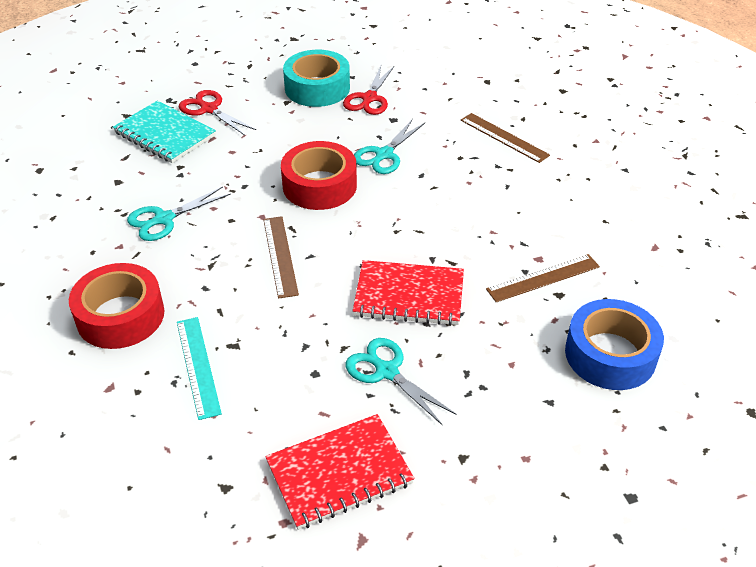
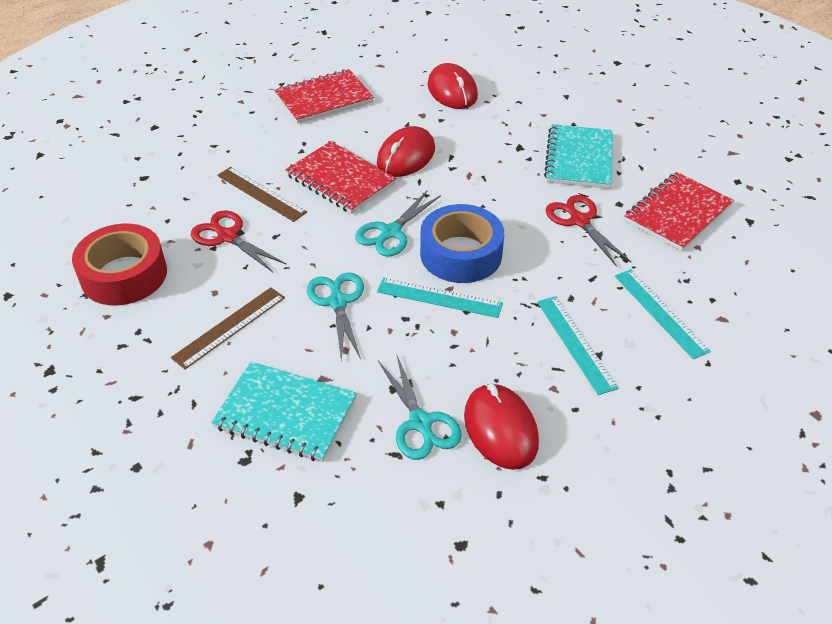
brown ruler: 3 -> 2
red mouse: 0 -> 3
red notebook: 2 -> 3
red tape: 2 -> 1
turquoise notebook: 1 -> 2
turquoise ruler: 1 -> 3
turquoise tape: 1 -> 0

------------------------------

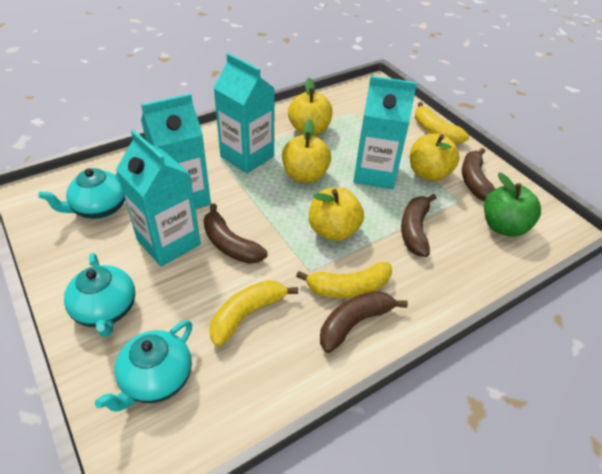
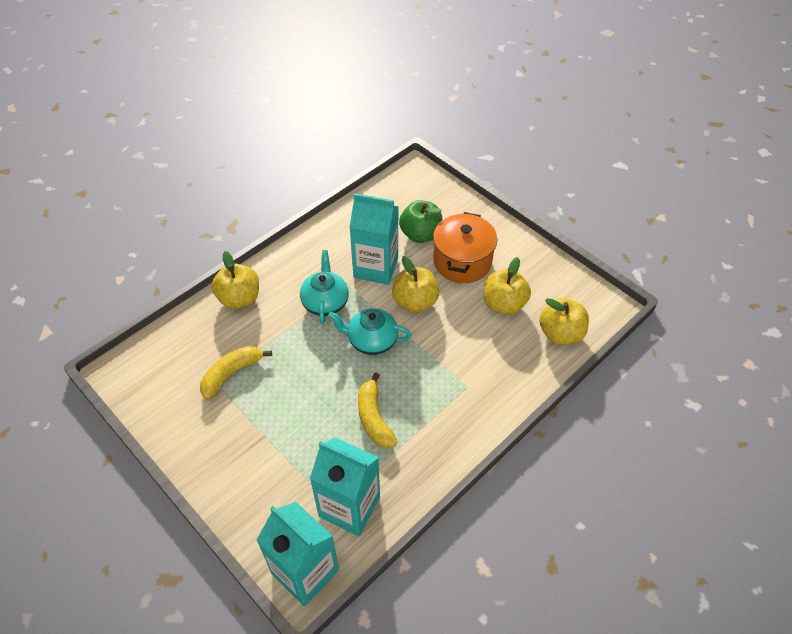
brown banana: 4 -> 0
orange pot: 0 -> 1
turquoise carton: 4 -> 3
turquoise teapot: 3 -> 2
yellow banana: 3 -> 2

------------------------------

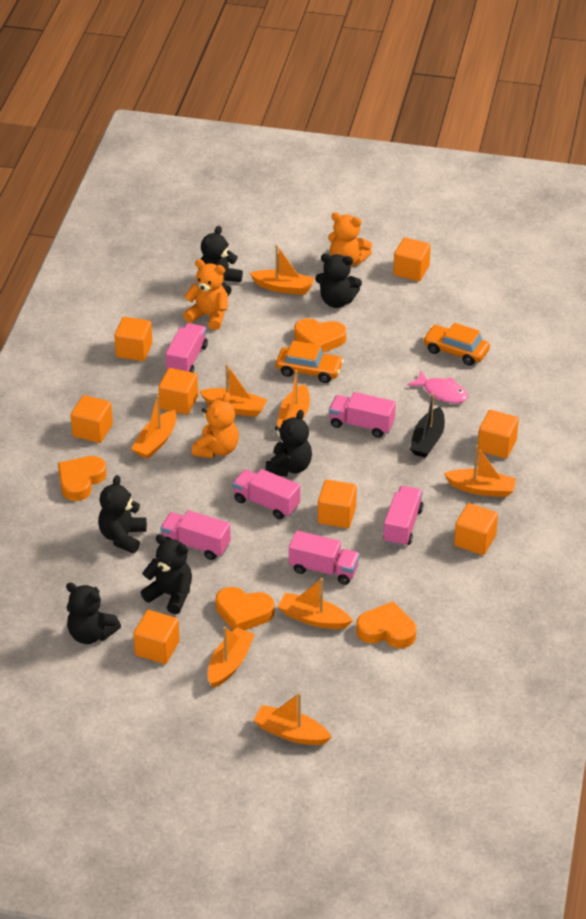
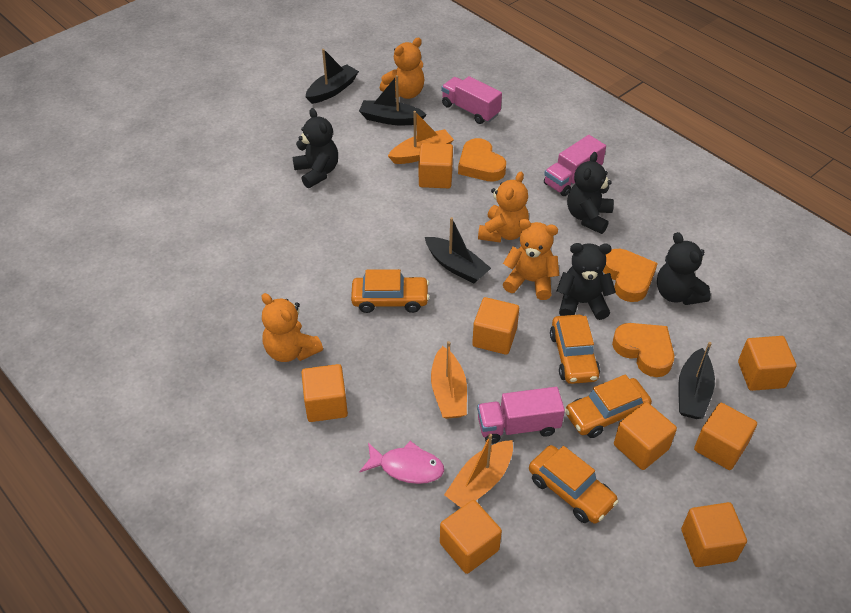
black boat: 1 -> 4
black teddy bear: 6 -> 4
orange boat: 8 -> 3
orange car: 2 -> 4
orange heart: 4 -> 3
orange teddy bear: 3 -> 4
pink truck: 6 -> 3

------------------------------

Considering only the material above, set down every line from the one with "red tape: 2 -> 1" to the one with "turquoise tape: 1 -> 0", inclusive, exactly as written.

red tape: 2 -> 1
turquoise notebook: 1 -> 2
turquoise ruler: 1 -> 3
turquoise tape: 1 -> 0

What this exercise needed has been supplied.